• ASSIGNED TASK: Count every line in the data below where the word "dice" appears, then state only that count.

++++ MATERIAL FOR THIS TASK ++++

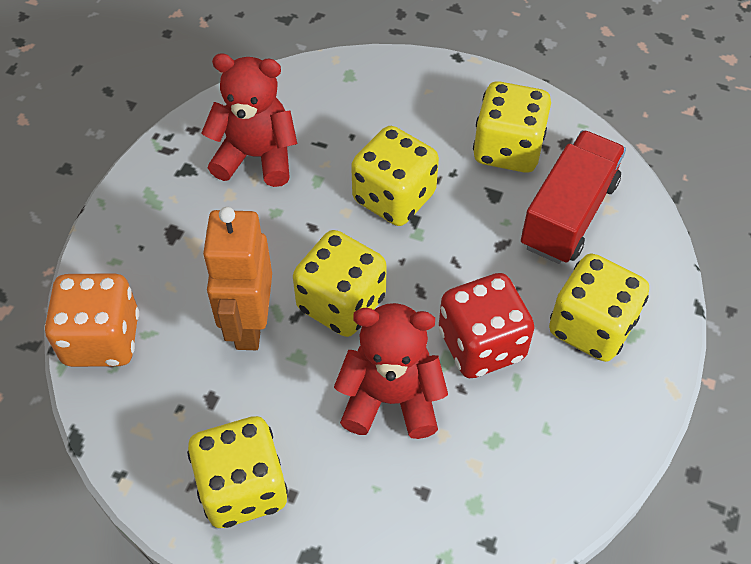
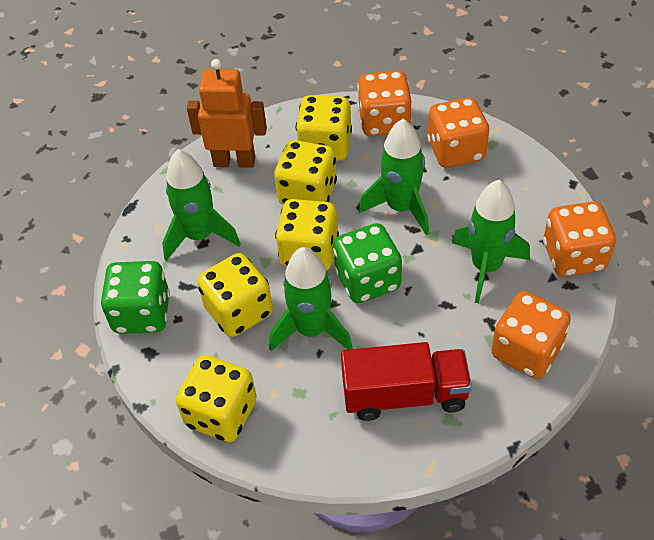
green dice: 0 -> 2
green rocket: 0 -> 4
orange dice: 1 -> 4
red dice: 1 -> 0
red teddy bear: 2 -> 0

++++

• ANSWER SPACE: 3